> Action item
Copy out every line of the records in which "none" can be found.

(Difference listings)
*-*-*

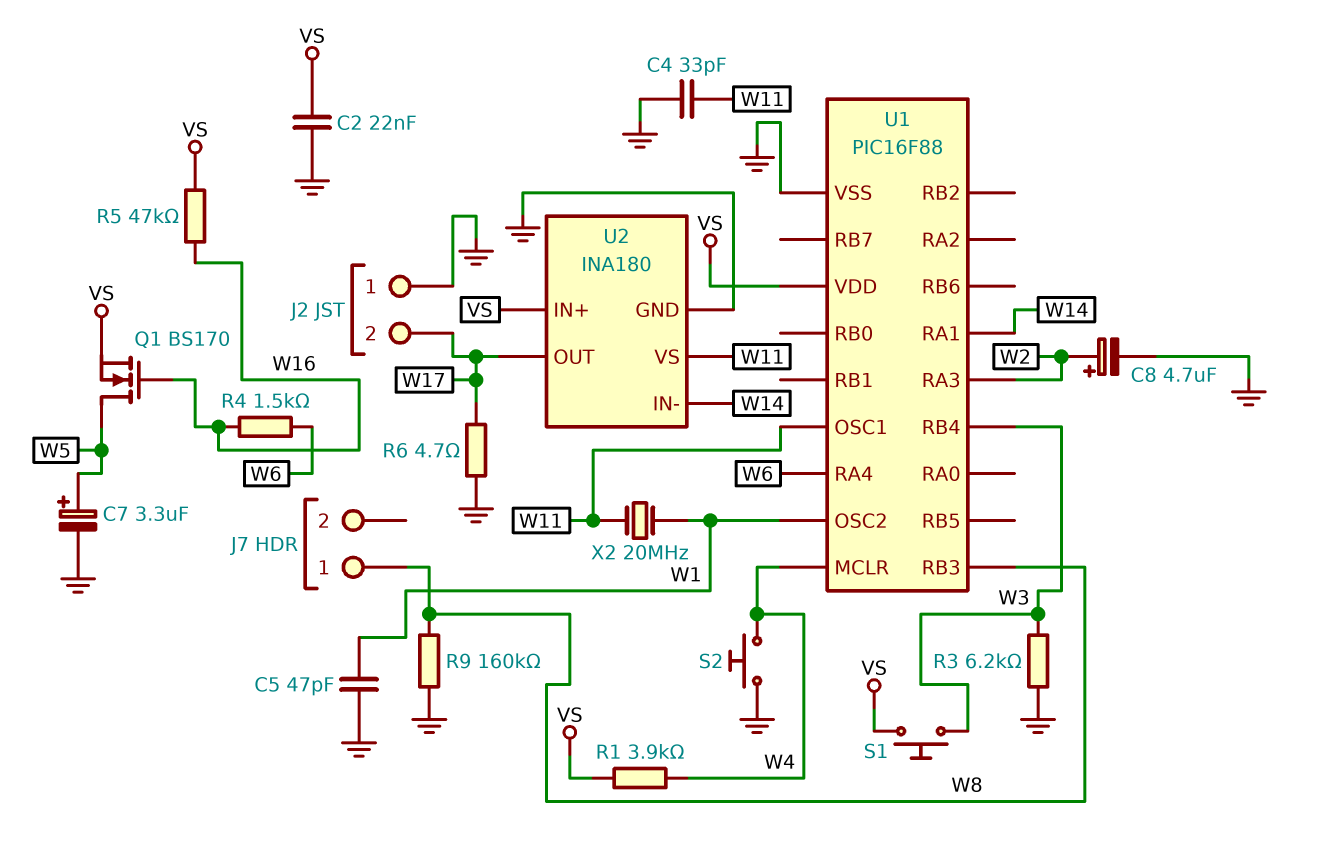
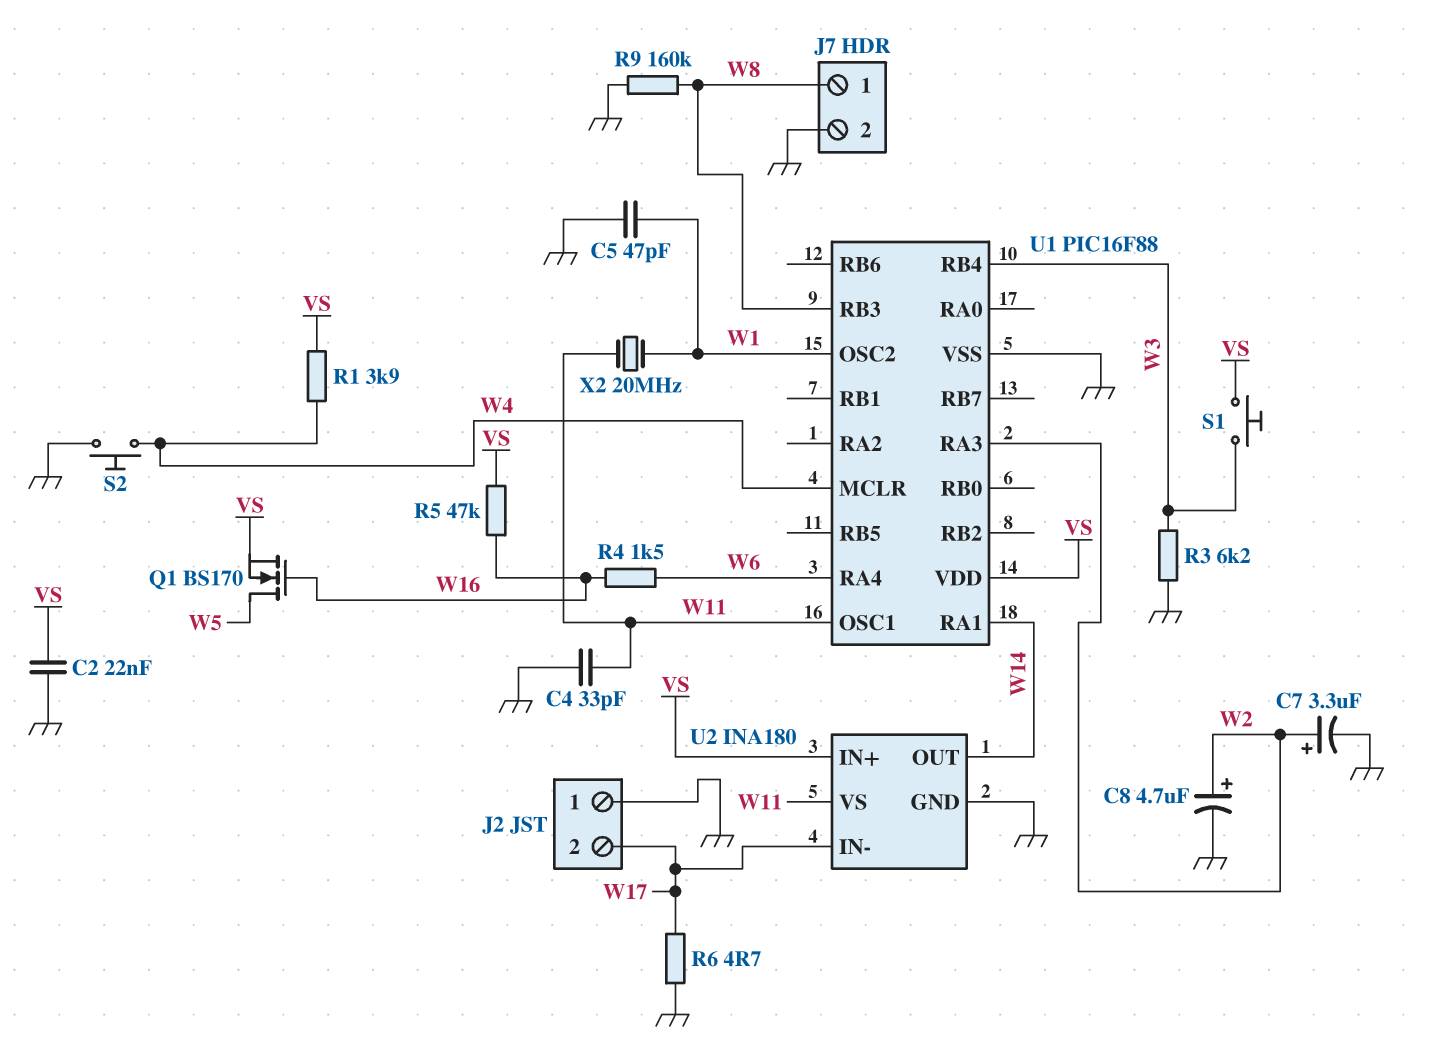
C7: 3.3uF (plus W5, minus GND) -> 3.3uF (plus W2, minus GND)
J7 pin 2: none -> GND
U2 pin IN-: W14 -> W17
U2 pin OUT: W17 -> W14

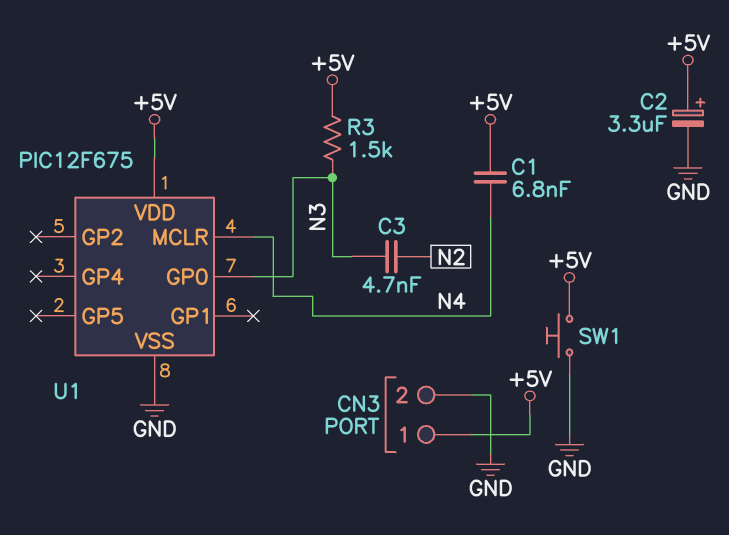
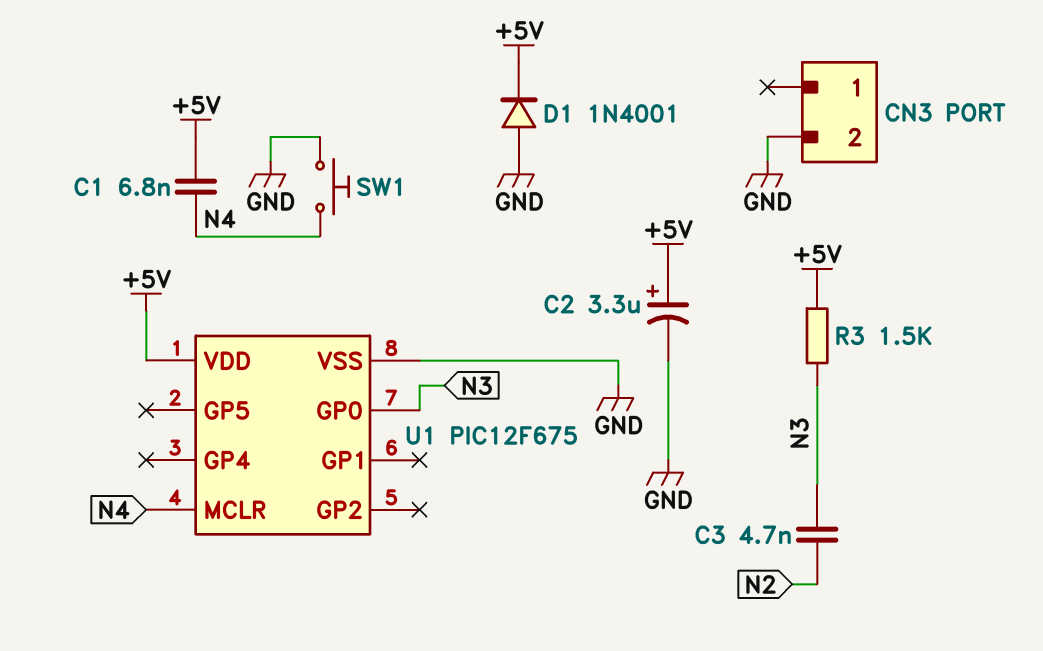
CN3 pin 1: +5V -> none
D1: none -> diode 1N4001 (A GND, K +5V)
SW1: button (+5V, GND) -> button (GND, N4)

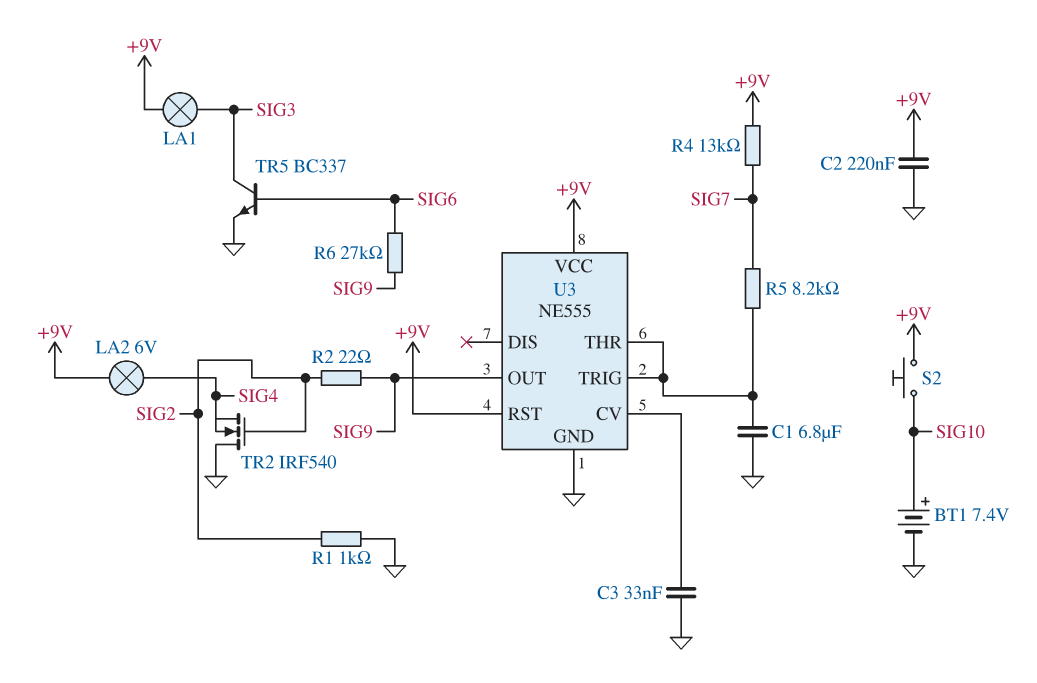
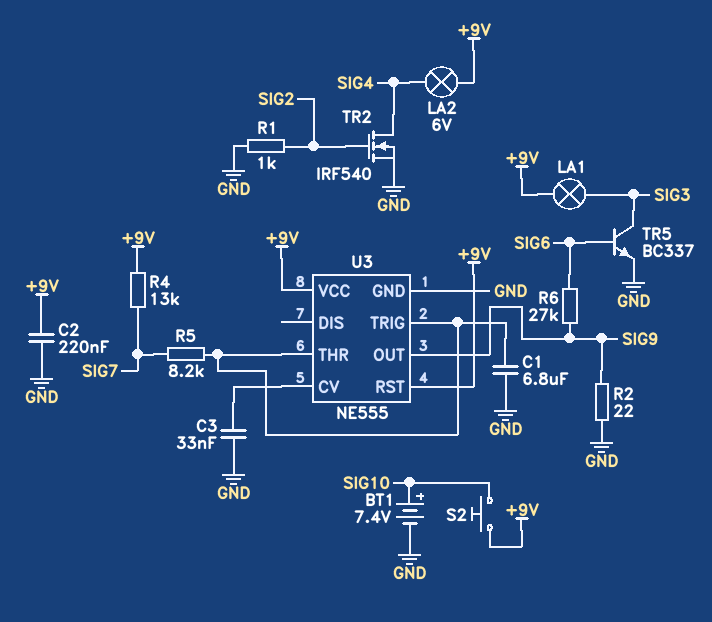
R2: 22 (SIG2, SIG9) -> 22 (GND, SIG9)
TR2: NMOS IRF540 (G SIG2, D GND, S SIG4) -> NMOS IRF540 (G SIG2, D SIG4, S GND)

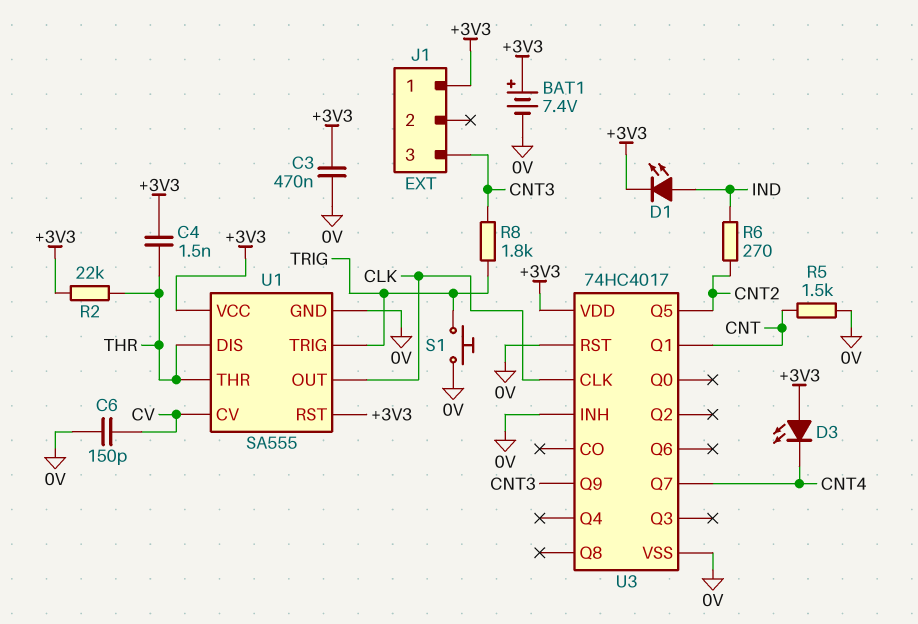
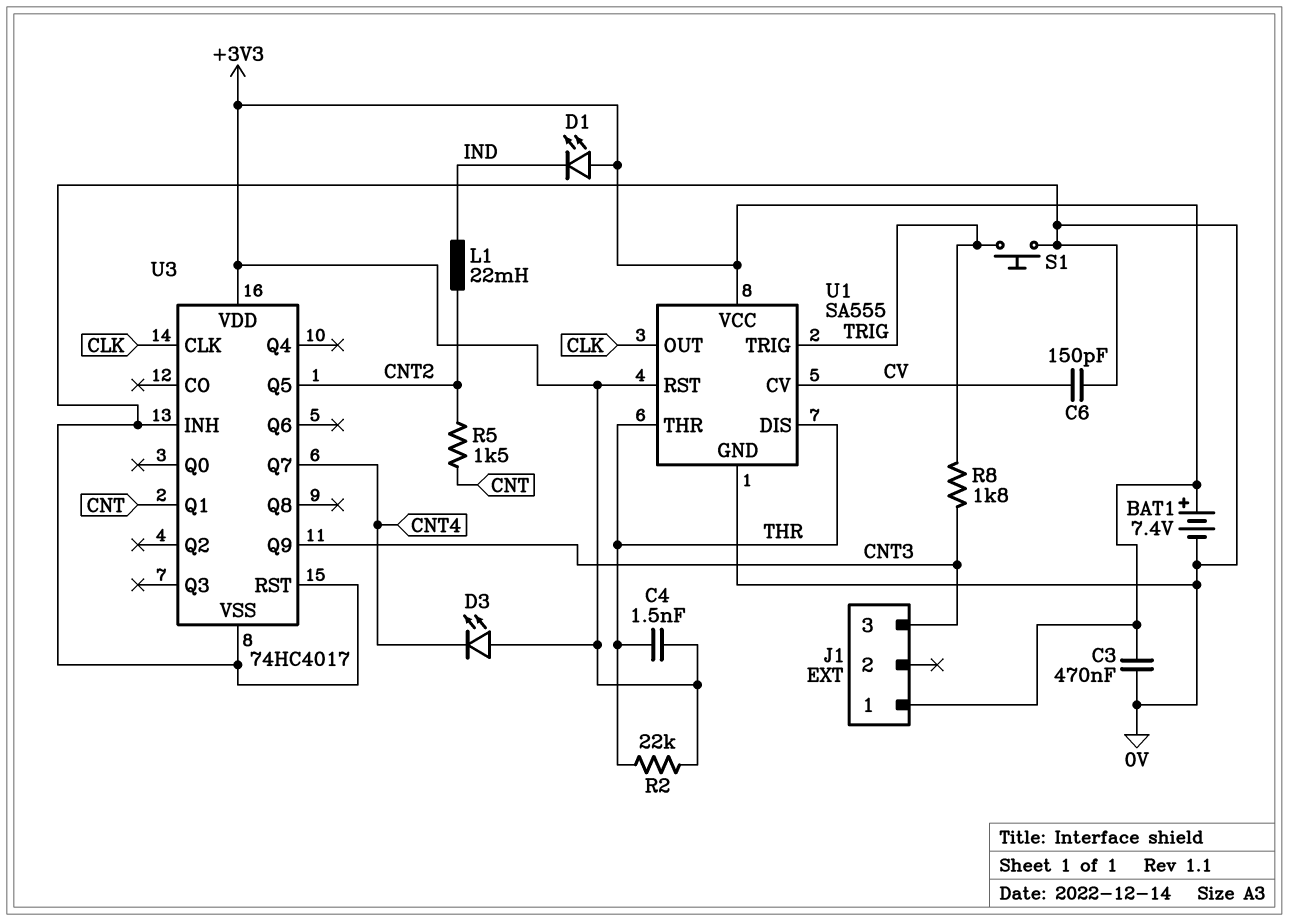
D1: LED (A IND, K +3V3) -> LED (A +3V3, K IND)
L1: none -> 22mH (CNT2, IND)
R5: 1.5k (0V, CNT) -> 1.5k (CNT, CNT2)
R6: 270 (CNT2, IND) -> none

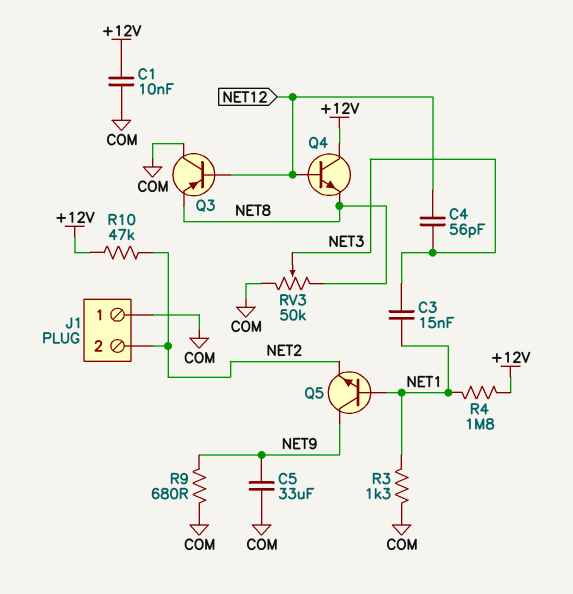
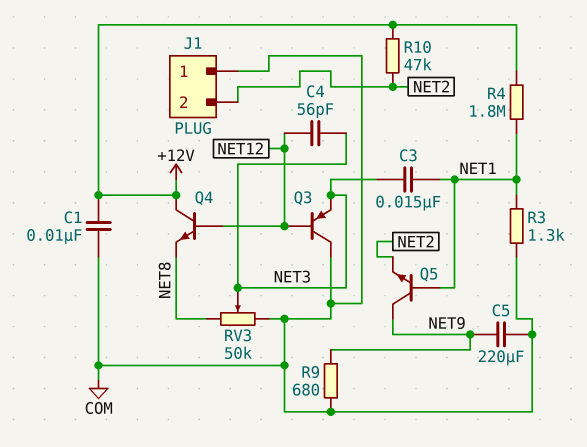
C5: 33uF (COM, NET9) -> 220uF (COM, NET9)
Q3: PNP (B NET12, C COM, E NET8) -> PNP (B NET12, C COM, E NET3)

*-*-*

> Output for this task
J7 pin 2: none -> GND
CN3 pin 1: +5V -> none
D1: none -> diode 1N4001 (A GND, K +5V)
L1: none -> 22mH (CNT2, IND)
R6: 270 (CNT2, IND) -> none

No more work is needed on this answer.